(Data excerpts)
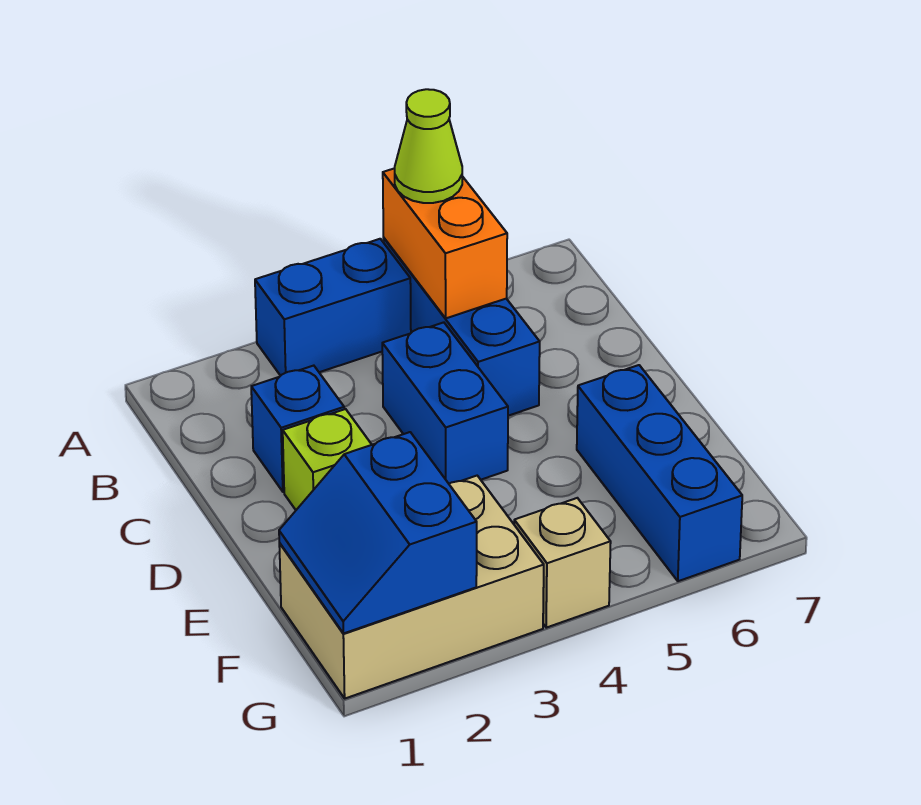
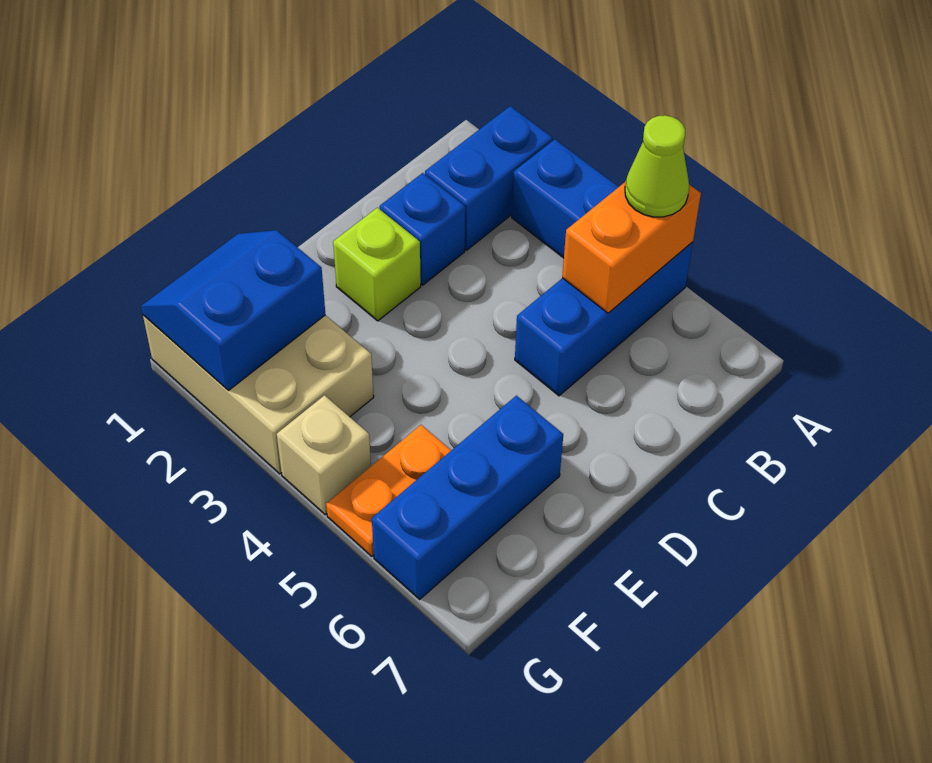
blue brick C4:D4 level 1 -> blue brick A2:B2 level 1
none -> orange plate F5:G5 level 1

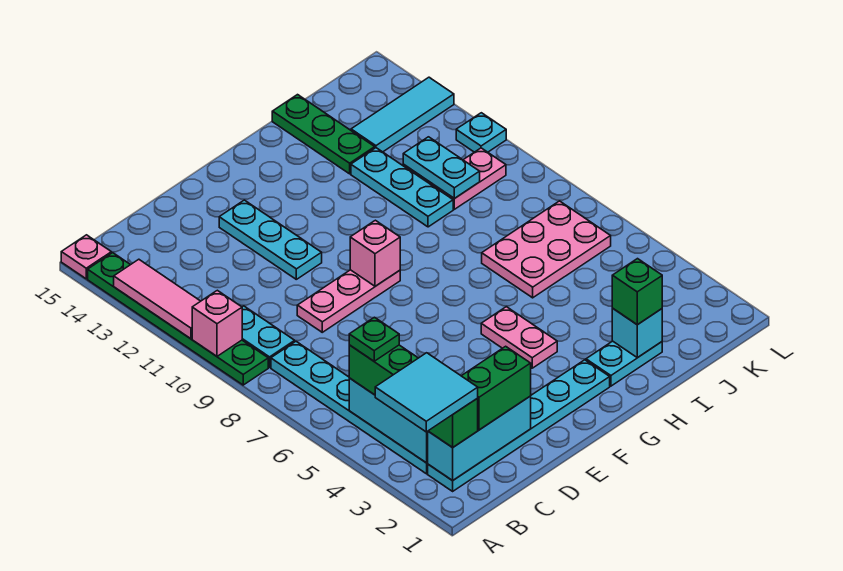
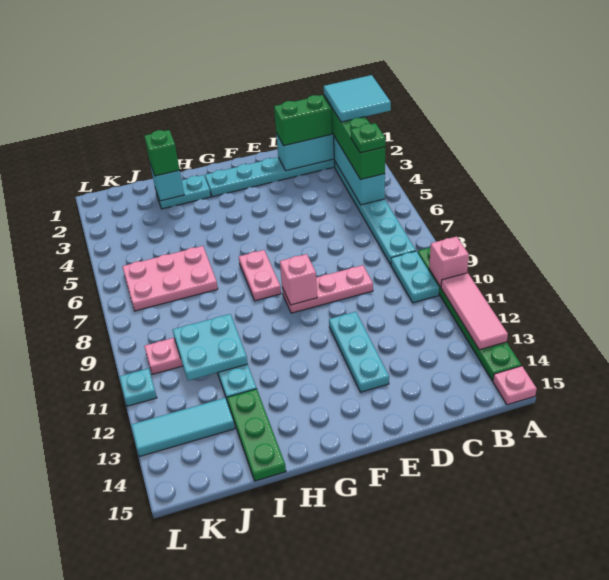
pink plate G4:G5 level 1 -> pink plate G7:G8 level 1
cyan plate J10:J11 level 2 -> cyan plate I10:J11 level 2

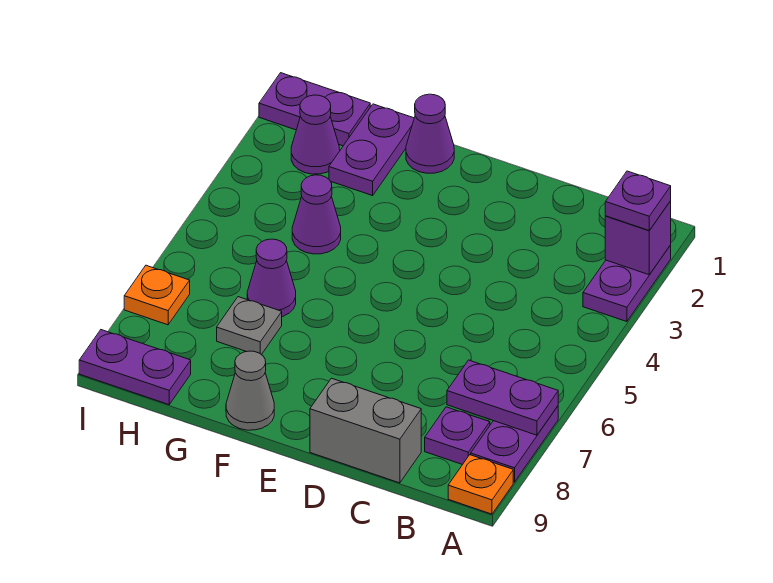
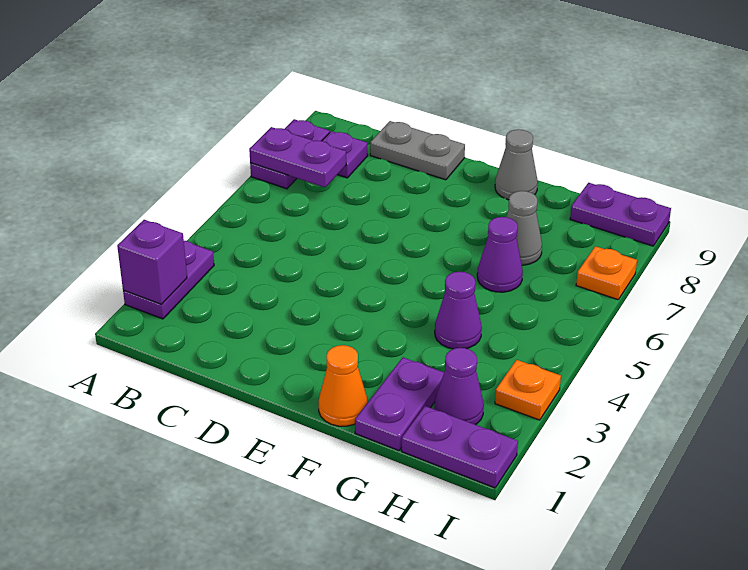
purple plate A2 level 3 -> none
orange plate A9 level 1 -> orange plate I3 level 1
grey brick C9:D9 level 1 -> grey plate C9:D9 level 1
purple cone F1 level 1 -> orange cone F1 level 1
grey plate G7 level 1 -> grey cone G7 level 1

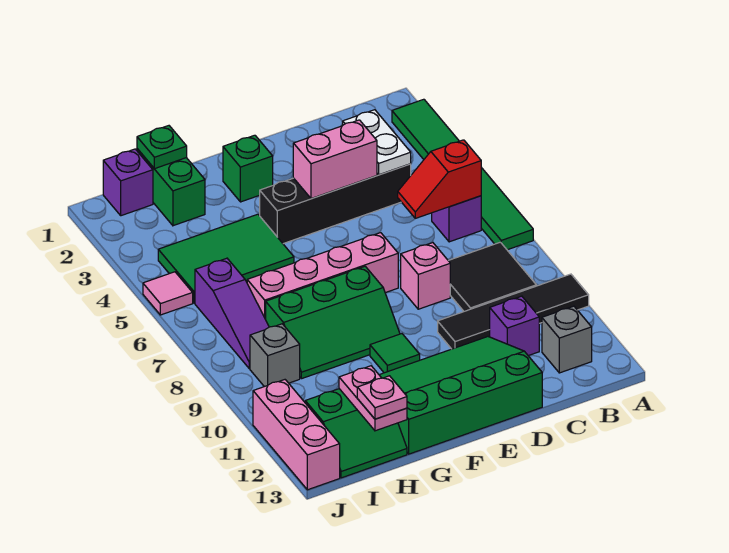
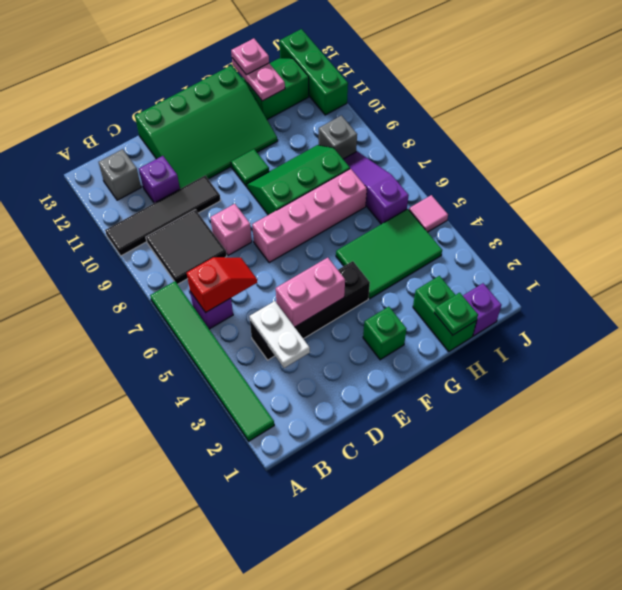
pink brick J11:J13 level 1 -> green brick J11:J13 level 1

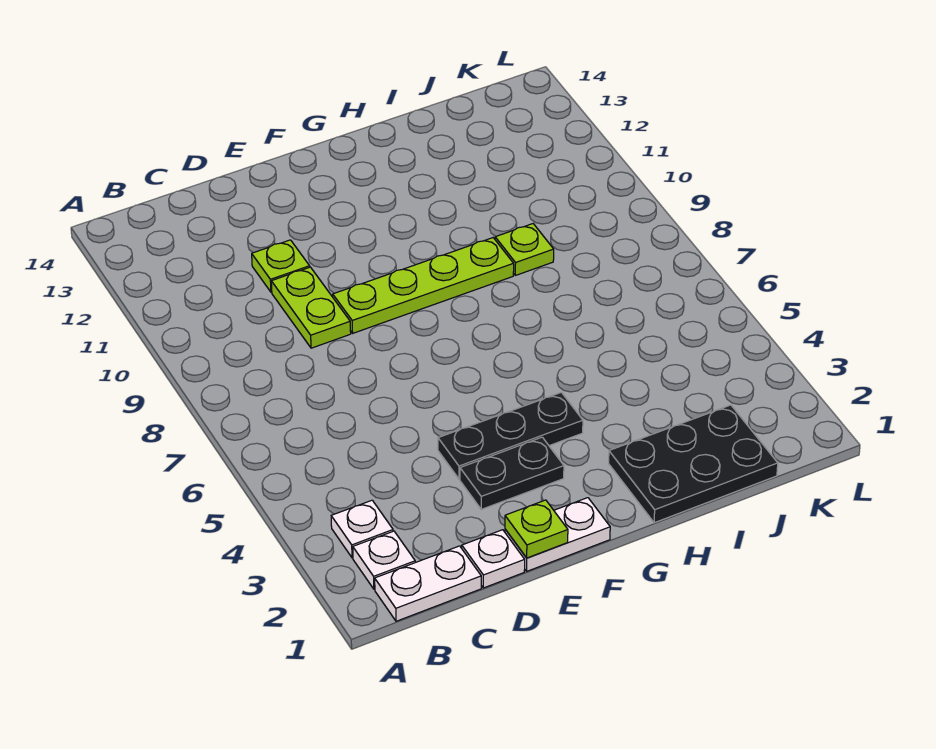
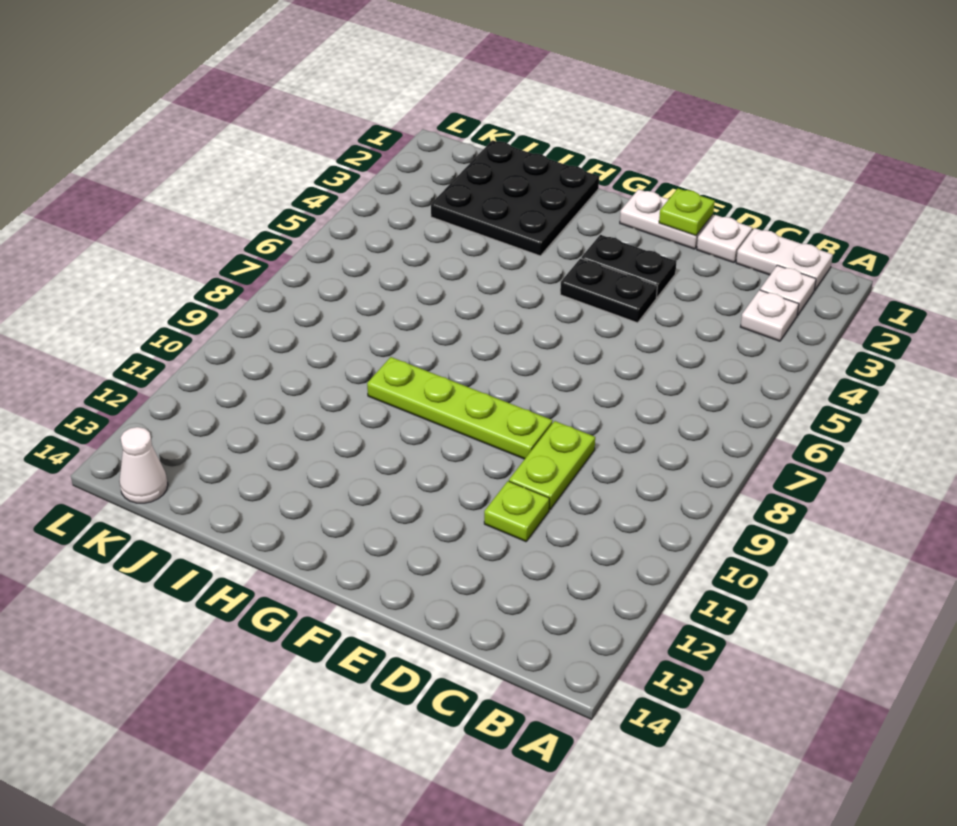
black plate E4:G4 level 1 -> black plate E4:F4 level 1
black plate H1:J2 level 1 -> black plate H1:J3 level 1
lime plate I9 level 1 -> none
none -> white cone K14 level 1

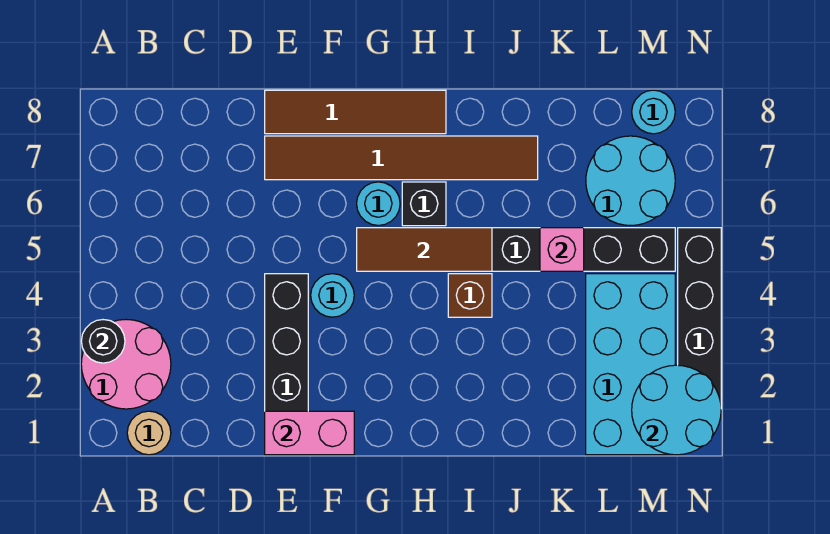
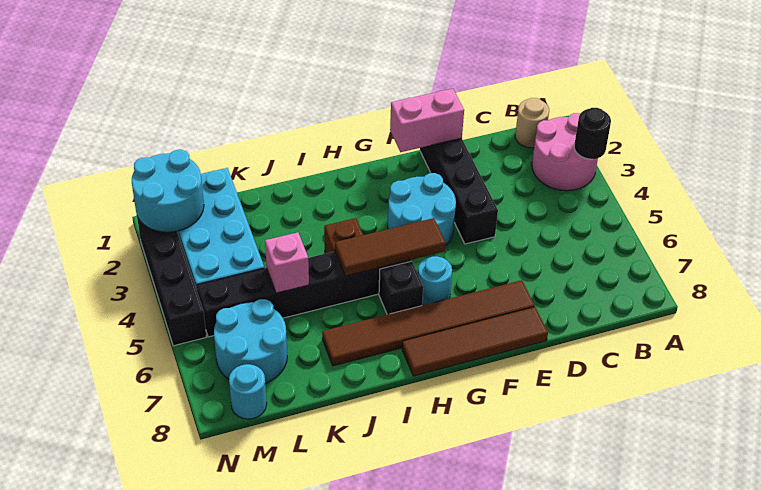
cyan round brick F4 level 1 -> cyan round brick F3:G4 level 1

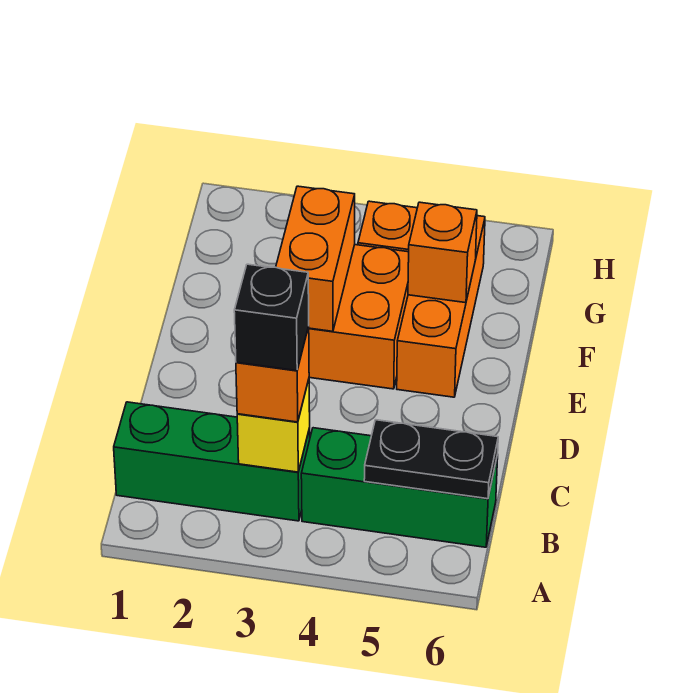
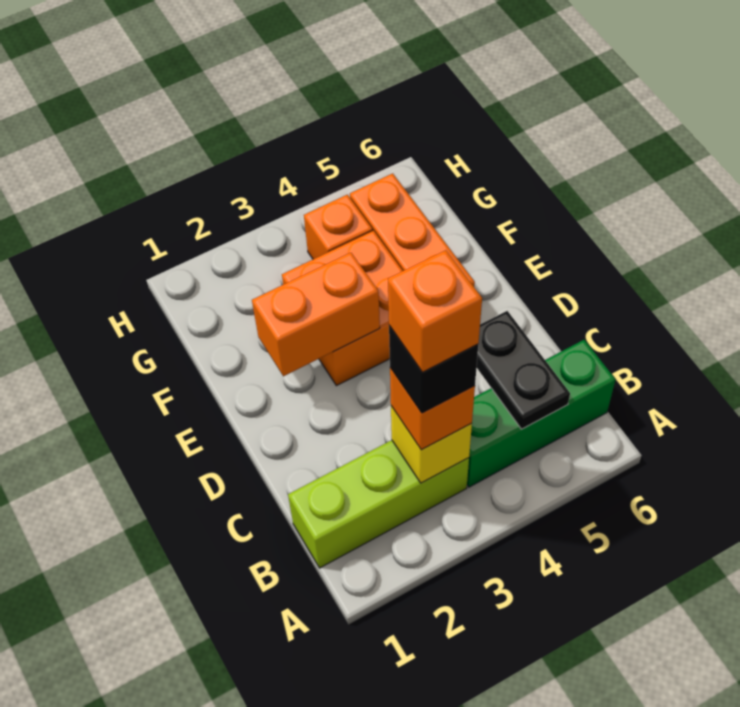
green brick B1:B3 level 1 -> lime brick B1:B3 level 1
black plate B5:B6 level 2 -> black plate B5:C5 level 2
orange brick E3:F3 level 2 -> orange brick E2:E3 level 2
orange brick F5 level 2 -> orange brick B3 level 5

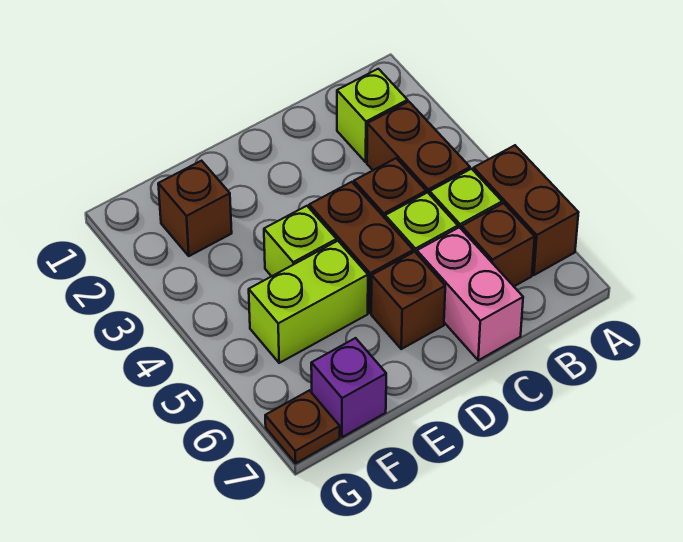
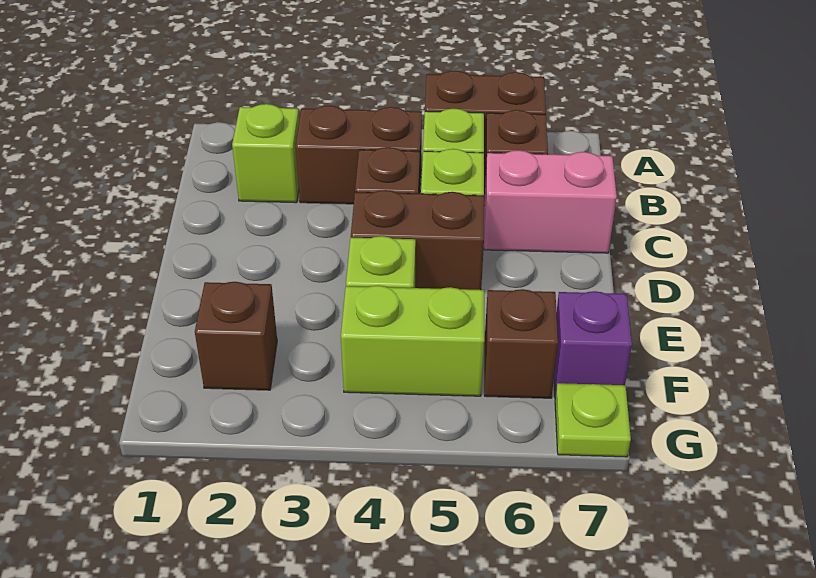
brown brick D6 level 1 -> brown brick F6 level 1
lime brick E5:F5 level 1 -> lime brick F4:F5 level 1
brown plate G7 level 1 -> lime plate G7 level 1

**Exercise aim:**
Take the lines above starting at the one containing "grey brick C9:D9" and ending at the one containing "black plate H1:J2", and print them again exactly, without pictures.

**Output for this task:**
grey brick C9:D9 level 1 -> grey plate C9:D9 level 1
purple cone F1 level 1 -> orange cone F1 level 1
grey plate G7 level 1 -> grey cone G7 level 1

pink brick J11:J13 level 1 -> green brick J11:J13 level 1

black plate E4:G4 level 1 -> black plate E4:F4 level 1
black plate H1:J2 level 1 -> black plate H1:J3 level 1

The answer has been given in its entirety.